◆ INSTRUCTIONS TO FOLLOW
Filter the listing below for "move" and report every line that has it.

◆ DATA EXTRACT
=== Section Start ===

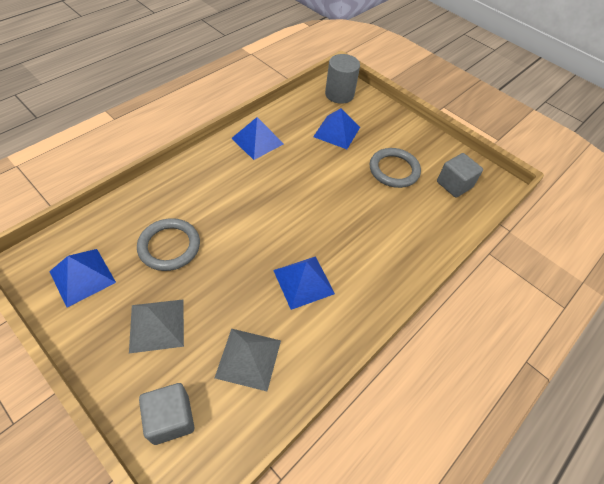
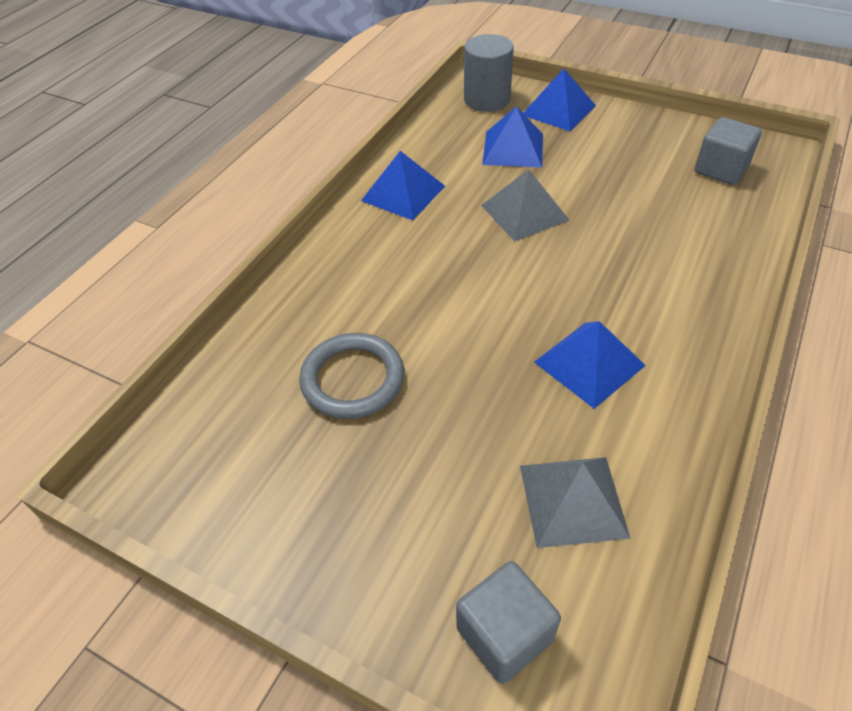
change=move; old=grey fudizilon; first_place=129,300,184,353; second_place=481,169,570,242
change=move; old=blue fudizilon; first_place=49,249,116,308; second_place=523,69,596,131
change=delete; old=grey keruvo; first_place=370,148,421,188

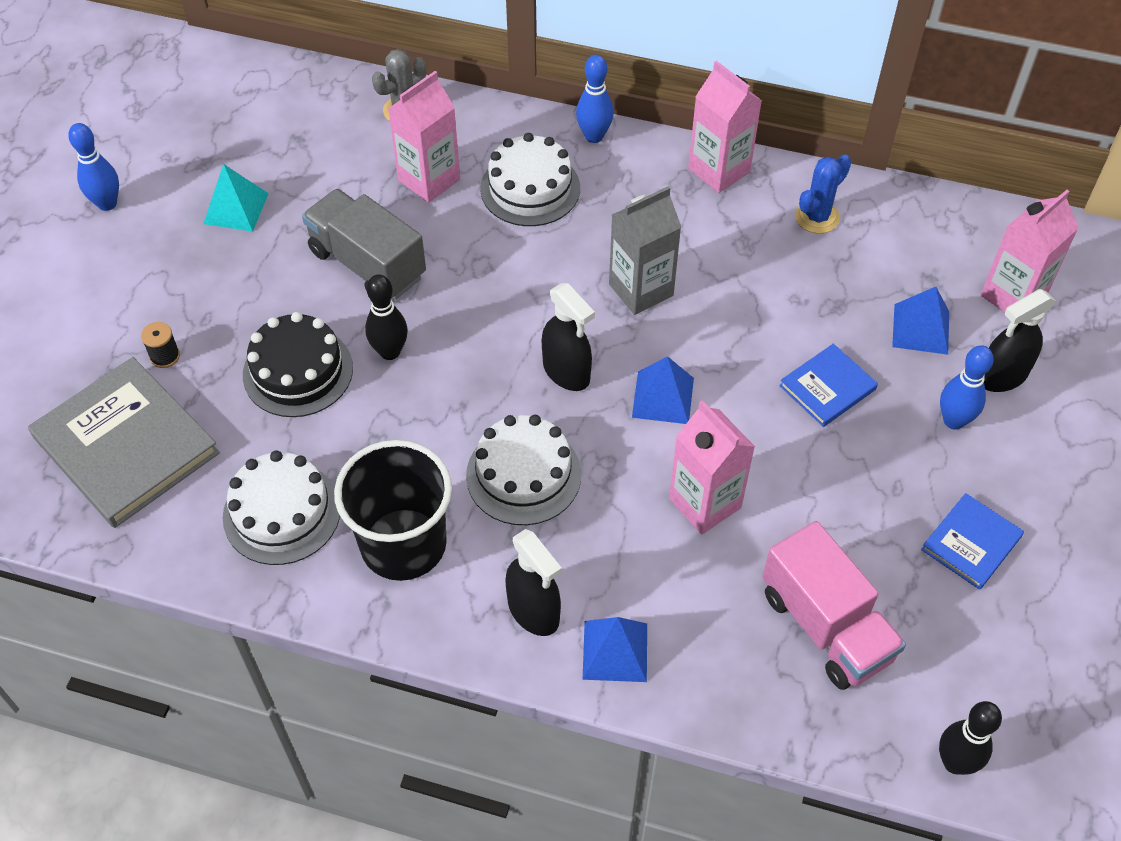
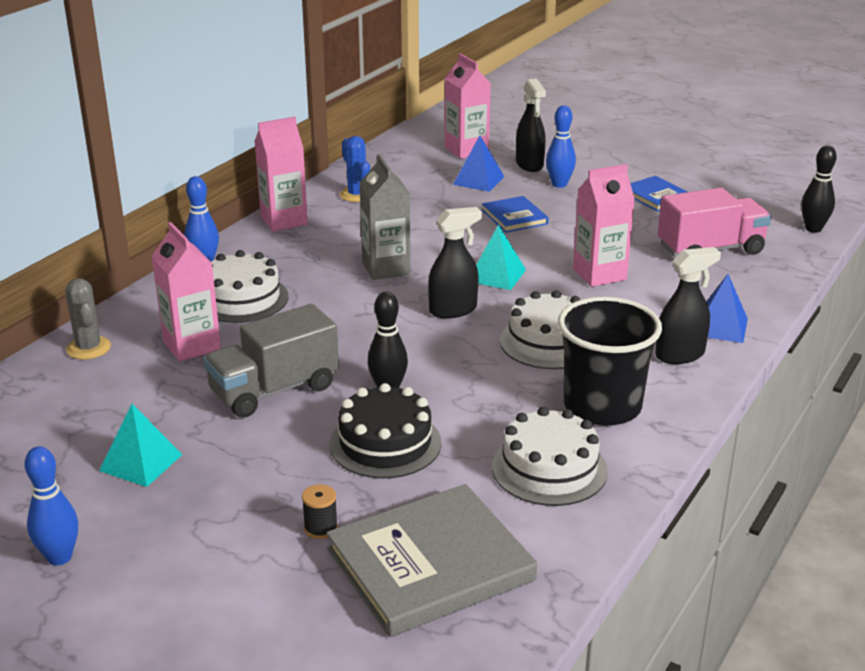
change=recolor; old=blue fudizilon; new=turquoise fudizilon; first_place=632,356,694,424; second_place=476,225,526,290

=== Section End ===

◆ SOLUTION BELOW
change=move; old=grey fudizilon; first_place=129,300,184,353; second_place=481,169,570,242
change=move; old=blue fudizilon; first_place=49,249,116,308; second_place=523,69,596,131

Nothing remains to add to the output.